Problem —
Look for the line that has "relocated: GREY ROCKET" in the material below; please repeat it and every line after it, exactly, up to and including the line that has "op=recoloured; was=Sanduhr/grün; now=Sanduhr/weiß;", and nothing else.

**** Source material

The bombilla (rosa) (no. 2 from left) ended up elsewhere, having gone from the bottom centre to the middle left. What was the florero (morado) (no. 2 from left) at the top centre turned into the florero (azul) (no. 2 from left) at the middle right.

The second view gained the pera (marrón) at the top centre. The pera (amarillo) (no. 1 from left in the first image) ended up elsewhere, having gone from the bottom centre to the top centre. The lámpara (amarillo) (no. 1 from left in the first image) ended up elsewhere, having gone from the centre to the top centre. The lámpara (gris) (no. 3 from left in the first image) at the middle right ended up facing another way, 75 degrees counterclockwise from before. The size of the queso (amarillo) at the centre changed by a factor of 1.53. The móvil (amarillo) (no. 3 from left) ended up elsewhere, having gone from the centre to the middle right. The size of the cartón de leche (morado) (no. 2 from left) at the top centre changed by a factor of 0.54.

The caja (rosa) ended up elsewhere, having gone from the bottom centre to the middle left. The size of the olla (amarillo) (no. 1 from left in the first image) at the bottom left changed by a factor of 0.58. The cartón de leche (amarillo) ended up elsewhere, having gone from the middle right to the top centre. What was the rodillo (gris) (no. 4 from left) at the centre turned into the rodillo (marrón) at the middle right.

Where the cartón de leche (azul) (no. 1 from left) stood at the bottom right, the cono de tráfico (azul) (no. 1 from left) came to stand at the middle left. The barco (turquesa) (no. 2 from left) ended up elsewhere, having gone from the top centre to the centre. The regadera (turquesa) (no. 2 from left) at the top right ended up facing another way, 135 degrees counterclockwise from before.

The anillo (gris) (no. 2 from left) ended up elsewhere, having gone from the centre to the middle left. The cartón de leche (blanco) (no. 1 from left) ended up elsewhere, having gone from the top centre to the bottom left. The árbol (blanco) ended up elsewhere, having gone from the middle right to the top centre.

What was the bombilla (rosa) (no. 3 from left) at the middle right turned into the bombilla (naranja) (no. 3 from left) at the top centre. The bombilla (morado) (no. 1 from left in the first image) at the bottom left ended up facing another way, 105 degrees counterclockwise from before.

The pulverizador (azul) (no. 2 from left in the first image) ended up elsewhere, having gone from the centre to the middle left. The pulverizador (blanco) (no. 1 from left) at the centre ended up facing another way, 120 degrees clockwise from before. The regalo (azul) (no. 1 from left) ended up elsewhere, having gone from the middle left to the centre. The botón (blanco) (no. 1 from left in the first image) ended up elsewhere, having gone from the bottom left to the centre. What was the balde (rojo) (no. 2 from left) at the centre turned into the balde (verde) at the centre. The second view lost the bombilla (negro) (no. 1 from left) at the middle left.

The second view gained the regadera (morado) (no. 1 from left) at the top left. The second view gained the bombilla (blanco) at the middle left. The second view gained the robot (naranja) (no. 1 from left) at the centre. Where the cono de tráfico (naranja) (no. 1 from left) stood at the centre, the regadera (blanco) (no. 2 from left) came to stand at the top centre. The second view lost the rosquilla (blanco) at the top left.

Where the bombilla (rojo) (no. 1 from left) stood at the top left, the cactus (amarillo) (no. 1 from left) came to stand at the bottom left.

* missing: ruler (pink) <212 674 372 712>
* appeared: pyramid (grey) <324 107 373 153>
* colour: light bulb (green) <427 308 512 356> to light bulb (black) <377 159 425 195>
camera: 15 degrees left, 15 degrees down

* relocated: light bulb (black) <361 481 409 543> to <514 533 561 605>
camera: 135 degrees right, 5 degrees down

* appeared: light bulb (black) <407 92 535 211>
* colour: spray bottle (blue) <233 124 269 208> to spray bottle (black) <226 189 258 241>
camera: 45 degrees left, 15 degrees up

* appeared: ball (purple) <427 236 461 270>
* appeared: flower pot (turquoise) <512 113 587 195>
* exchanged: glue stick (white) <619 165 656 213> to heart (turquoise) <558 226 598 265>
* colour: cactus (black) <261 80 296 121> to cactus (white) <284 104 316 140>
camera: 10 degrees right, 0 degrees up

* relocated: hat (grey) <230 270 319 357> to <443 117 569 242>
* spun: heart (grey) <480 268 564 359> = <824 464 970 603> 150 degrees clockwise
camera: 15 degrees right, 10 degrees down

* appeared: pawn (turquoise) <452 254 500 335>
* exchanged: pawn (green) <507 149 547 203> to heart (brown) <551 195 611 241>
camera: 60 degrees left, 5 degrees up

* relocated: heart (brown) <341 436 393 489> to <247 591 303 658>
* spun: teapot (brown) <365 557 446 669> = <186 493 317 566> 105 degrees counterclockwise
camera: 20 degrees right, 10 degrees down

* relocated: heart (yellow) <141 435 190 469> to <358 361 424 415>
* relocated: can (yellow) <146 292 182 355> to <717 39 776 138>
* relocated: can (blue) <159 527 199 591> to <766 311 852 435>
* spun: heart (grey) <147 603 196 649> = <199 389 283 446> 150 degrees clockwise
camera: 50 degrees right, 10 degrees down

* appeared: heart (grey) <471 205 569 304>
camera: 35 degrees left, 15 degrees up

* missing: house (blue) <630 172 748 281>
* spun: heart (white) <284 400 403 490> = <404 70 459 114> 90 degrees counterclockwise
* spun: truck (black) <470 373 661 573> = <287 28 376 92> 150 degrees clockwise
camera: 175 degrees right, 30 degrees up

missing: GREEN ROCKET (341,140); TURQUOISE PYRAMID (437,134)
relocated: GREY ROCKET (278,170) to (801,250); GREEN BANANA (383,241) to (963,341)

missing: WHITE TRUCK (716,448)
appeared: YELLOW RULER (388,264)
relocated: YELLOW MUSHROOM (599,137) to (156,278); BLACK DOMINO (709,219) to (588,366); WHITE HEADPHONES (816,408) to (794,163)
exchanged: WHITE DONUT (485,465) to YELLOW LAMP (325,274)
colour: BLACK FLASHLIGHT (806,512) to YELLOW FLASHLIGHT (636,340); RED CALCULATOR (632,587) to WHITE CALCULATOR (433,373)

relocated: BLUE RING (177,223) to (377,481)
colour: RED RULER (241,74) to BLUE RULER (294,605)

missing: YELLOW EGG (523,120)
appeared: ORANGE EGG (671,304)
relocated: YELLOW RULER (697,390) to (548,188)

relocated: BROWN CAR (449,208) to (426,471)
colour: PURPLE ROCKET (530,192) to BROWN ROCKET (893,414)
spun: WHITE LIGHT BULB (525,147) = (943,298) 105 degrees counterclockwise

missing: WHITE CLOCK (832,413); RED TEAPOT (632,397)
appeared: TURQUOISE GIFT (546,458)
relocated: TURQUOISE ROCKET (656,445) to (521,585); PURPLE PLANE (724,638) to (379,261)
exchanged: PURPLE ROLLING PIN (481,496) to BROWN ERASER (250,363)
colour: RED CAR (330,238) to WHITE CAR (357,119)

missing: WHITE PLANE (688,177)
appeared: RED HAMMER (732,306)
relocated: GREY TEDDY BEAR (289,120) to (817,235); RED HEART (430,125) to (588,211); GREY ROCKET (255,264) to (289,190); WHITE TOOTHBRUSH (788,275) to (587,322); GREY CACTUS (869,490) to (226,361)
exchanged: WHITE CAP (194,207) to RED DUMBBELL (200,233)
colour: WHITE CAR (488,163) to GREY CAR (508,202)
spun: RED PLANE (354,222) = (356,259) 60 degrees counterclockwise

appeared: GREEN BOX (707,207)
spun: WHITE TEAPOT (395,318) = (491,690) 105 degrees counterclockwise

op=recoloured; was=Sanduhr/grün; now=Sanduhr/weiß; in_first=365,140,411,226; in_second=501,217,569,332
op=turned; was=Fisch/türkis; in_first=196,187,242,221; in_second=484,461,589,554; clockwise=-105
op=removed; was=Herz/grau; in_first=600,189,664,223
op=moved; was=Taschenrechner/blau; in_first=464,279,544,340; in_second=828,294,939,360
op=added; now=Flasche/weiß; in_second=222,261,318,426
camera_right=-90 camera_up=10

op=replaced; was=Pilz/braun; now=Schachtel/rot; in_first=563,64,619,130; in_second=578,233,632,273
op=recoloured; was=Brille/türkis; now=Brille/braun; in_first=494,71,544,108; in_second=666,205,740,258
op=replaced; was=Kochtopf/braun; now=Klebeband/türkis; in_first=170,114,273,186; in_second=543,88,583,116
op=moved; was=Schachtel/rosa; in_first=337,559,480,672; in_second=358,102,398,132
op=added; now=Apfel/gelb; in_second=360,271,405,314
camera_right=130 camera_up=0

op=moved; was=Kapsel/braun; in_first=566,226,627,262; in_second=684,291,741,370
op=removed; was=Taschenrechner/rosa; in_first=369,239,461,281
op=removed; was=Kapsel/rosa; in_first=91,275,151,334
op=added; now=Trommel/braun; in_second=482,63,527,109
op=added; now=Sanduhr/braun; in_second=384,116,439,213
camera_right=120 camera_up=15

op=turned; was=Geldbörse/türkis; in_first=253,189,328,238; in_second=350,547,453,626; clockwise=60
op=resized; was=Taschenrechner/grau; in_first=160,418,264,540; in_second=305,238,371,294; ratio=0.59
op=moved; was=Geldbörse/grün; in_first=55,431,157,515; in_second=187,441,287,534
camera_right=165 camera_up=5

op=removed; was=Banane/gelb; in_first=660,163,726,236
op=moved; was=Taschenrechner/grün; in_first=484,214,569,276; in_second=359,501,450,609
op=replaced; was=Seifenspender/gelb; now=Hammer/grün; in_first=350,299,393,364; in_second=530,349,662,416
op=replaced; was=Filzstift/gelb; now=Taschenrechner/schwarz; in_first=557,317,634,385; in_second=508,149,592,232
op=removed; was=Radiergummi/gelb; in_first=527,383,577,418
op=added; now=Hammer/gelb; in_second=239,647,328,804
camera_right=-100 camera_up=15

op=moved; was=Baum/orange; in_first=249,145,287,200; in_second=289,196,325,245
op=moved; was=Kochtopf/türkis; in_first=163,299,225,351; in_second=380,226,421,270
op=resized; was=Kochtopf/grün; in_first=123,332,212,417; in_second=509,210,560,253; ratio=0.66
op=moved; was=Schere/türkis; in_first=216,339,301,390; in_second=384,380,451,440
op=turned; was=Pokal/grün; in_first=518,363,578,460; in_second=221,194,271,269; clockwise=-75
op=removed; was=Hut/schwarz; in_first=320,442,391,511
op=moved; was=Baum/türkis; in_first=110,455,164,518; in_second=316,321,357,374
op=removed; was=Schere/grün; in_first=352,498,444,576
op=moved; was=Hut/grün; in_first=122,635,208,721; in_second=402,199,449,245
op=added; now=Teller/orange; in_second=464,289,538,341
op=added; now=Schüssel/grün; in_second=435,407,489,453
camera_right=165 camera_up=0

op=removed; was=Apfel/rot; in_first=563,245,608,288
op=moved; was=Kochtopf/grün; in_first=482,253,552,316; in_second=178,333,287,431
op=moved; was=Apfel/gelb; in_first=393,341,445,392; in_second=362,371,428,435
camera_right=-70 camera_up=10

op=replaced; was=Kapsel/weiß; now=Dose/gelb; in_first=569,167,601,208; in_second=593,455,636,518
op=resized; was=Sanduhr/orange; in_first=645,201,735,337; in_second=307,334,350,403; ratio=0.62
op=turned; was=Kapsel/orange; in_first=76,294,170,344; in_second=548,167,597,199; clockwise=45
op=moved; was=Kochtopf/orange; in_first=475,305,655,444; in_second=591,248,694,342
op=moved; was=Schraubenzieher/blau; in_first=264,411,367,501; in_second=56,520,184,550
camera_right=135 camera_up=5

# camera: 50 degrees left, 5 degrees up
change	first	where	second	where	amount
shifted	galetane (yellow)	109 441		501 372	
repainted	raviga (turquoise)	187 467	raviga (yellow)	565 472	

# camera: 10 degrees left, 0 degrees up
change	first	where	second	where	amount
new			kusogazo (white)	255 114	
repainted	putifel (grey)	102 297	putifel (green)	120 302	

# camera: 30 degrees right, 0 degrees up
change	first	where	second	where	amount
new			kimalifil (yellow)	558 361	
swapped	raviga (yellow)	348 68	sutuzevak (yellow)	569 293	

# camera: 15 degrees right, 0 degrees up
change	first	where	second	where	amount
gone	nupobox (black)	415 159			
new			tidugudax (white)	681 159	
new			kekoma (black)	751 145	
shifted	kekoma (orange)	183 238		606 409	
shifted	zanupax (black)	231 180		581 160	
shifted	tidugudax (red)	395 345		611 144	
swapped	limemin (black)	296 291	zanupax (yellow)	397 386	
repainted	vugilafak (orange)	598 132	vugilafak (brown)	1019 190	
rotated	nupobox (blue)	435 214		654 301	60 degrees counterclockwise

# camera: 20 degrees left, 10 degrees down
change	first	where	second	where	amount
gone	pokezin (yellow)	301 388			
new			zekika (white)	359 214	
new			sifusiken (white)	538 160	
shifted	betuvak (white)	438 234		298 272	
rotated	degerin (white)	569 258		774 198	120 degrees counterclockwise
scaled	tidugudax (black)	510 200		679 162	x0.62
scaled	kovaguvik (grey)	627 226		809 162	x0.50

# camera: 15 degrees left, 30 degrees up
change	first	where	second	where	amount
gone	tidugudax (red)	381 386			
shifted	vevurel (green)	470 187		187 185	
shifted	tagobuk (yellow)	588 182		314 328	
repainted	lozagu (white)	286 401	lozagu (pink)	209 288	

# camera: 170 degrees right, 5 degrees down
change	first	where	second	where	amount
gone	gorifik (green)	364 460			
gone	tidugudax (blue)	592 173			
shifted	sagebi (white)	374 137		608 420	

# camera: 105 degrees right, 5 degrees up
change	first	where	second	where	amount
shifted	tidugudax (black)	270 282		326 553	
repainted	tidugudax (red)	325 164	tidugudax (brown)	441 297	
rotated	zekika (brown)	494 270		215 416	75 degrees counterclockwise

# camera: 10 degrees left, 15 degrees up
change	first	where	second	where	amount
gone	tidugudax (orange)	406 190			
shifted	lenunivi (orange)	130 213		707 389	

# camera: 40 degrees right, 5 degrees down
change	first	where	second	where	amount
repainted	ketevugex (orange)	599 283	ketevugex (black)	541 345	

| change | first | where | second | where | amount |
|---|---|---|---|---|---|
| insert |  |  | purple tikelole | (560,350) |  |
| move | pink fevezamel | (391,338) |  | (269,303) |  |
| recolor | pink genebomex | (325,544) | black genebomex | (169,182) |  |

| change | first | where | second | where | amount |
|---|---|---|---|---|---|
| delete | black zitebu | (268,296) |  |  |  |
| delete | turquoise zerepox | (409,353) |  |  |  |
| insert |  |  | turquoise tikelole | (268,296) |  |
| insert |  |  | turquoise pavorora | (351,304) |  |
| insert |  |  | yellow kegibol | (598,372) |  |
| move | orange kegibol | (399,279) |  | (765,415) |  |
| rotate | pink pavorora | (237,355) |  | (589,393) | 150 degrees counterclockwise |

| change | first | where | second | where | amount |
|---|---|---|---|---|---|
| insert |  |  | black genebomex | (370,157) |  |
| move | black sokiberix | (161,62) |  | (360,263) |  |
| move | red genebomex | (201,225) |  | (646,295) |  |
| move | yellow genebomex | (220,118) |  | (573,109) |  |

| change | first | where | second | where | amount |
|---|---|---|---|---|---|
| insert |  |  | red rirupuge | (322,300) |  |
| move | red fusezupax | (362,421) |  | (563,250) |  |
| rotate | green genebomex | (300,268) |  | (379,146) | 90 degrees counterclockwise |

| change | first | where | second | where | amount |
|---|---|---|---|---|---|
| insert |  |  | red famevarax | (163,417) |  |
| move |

********

Answer for this exercise —
relocated: GREY ROCKET (278,170) to (801,250); GREEN BANANA (383,241) to (963,341)

missing: WHITE TRUCK (716,448)
appeared: YELLOW RULER (388,264)
relocated: YELLOW MUSHROOM (599,137) to (156,278); BLACK DOMINO (709,219) to (588,366); WHITE HEADPHONES (816,408) to (794,163)
exchanged: WHITE DONUT (485,465) to YELLOW LAMP (325,274)
colour: BLACK FLASHLIGHT (806,512) to YELLOW FLASHLIGHT (636,340); RED CALCULATOR (632,587) to WHITE CALCULATOR (433,373)

relocated: BLUE RING (177,223) to (377,481)
colour: RED RULER (241,74) to BLUE RULER (294,605)

missing: YELLOW EGG (523,120)
appeared: ORANGE EGG (671,304)
relocated: YELLOW RULER (697,390) to (548,188)

relocated: BROWN CAR (449,208) to (426,471)
colour: PURPLE ROCKET (530,192) to BROWN ROCKET (893,414)
spun: WHITE LIGHT BULB (525,147) = (943,298) 105 degrees counterclockwise

missing: WHITE CLOCK (832,413); RED TEAPOT (632,397)
appeared: TURQUOISE GIFT (546,458)
relocated: TURQUOISE ROCKET (656,445) to (521,585); PURPLE PLANE (724,638) to (379,261)
exchanged: PURPLE ROLLING PIN (481,496) to BROWN ERASER (250,363)
colour: RED CAR (330,238) to WHITE CAR (357,119)

missing: WHITE PLANE (688,177)
appeared: RED HAMMER (732,306)
relocated: GREY TEDDY BEAR (289,120) to (817,235); RED HEART (430,125) to (588,211); GREY ROCKET (255,264) to (289,190); WHITE TOOTHBRUSH (788,275) to (587,322); GREY CACTUS (869,490) to (226,361)
exchanged: WHITE CAP (194,207) to RED DUMBBELL (200,233)
colour: WHITE CAR (488,163) to GREY CAR (508,202)
spun: RED PLANE (354,222) = (356,259) 60 degrees counterclockwise

appeared: GREEN BOX (707,207)
spun: WHITE TEAPOT (395,318) = (491,690) 105 degrees counterclockwise

op=recoloured; was=Sanduhr/grün; now=Sanduhr/weiß; in_first=365,140,411,226; in_second=501,217,569,332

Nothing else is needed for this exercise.